§ **HOW TO COMPLETE THIS TASK**: Please return each record below exactly, with nothing left out.

§ **SUPPLIED RECORDS**:

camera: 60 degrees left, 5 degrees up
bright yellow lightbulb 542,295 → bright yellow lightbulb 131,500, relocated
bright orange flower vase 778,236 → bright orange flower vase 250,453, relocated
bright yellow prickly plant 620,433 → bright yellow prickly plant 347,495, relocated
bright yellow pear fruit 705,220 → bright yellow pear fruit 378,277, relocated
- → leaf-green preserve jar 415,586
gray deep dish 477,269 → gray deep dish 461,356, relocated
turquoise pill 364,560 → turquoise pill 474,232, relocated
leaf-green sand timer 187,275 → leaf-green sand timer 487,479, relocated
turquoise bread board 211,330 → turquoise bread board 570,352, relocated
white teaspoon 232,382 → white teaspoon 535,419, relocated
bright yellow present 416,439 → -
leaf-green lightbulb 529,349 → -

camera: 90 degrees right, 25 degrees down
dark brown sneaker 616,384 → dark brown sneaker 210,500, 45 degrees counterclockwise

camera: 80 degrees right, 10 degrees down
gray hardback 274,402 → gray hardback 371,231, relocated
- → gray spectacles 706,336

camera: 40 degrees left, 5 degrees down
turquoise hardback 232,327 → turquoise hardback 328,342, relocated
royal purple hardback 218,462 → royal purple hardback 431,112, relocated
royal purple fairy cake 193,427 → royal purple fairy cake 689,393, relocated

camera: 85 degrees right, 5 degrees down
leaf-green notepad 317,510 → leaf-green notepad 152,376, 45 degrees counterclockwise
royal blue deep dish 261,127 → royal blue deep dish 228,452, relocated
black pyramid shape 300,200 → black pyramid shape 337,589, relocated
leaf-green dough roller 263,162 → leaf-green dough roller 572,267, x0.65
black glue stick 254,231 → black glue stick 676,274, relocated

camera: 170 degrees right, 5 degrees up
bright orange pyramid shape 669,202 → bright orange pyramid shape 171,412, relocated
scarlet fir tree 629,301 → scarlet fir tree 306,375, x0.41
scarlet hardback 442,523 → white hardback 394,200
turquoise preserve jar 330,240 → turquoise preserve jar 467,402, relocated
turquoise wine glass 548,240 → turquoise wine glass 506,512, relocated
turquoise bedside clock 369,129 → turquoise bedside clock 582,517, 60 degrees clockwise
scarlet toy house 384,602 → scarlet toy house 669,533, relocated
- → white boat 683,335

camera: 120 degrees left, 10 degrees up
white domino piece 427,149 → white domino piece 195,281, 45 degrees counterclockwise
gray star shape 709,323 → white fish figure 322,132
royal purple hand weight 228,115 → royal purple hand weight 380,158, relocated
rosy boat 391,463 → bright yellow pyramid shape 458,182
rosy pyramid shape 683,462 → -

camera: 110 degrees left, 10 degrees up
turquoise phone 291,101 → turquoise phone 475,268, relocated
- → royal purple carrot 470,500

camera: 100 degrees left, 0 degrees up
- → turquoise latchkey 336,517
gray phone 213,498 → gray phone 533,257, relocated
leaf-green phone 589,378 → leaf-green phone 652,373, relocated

§ **RESPONSE BOX**:
camera: 60 degrees left, 5 degrees up
bright yellow lightbulb 542,295 → bright yellow lightbulb 131,500, relocated
bright orange flower vase 778,236 → bright orange flower vase 250,453, relocated
bright yellow prickly plant 620,433 → bright yellow prickly plant 347,495, relocated
bright yellow pear fruit 705,220 → bright yellow pear fruit 378,277, relocated
- → leaf-green preserve jar 415,586
gray deep dish 477,269 → gray deep dish 461,356, relocated
turquoise pill 364,560 → turquoise pill 474,232, relocated
leaf-green sand timer 187,275 → leaf-green sand timer 487,479, relocated
turquoise bread board 211,330 → turquoise bread board 570,352, relocated
white teaspoon 232,382 → white teaspoon 535,419, relocated
bright yellow present 416,439 → -
leaf-green lightbulb 529,349 → -

camera: 90 degrees right, 25 degrees down
dark brown sneaker 616,384 → dark brown sneaker 210,500, 45 degrees counterclockwise

camera: 80 degrees right, 10 degrees down
gray hardback 274,402 → gray hardback 371,231, relocated
- → gray spectacles 706,336

camera: 40 degrees left, 5 degrees down
turquoise hardback 232,327 → turquoise hardback 328,342, relocated
royal purple hardback 218,462 → royal purple hardback 431,112, relocated
royal purple fairy cake 193,427 → royal purple fairy cake 689,393, relocated

camera: 85 degrees right, 5 degrees down
leaf-green notepad 317,510 → leaf-green notepad 152,376, 45 degrees counterclockwise
royal blue deep dish 261,127 → royal blue deep dish 228,452, relocated
black pyramid shape 300,200 → black pyramid shape 337,589, relocated
leaf-green dough roller 263,162 → leaf-green dough roller 572,267, x0.65
black glue stick 254,231 → black glue stick 676,274, relocated

camera: 170 degrees right, 5 degrees up
bright orange pyramid shape 669,202 → bright orange pyramid shape 171,412, relocated
scarlet fir tree 629,301 → scarlet fir tree 306,375, x0.41
scarlet hardback 442,523 → white hardback 394,200
turquoise preserve jar 330,240 → turquoise preserve jar 467,402, relocated
turquoise wine glass 548,240 → turquoise wine glass 506,512, relocated
turquoise bedside clock 369,129 → turquoise bedside clock 582,517, 60 degrees clockwise
scarlet toy house 384,602 → scarlet toy house 669,533, relocated
- → white boat 683,335

camera: 120 degrees left, 10 degrees up
white domino piece 427,149 → white domino piece 195,281, 45 degrees counterclockwise
gray star shape 709,323 → white fish figure 322,132
royal purple hand weight 228,115 → royal purple hand weight 380,158, relocated
rosy boat 391,463 → bright yellow pyramid shape 458,182
rosy pyramid shape 683,462 → -

camera: 110 degrees left, 10 degrees up
turquoise phone 291,101 → turquoise phone 475,268, relocated
- → royal purple carrot 470,500

camera: 100 degrees left, 0 degrees up
- → turquoise latchkey 336,517
gray phone 213,498 → gray phone 533,257, relocated
leaf-green phone 589,378 → leaf-green phone 652,373, relocated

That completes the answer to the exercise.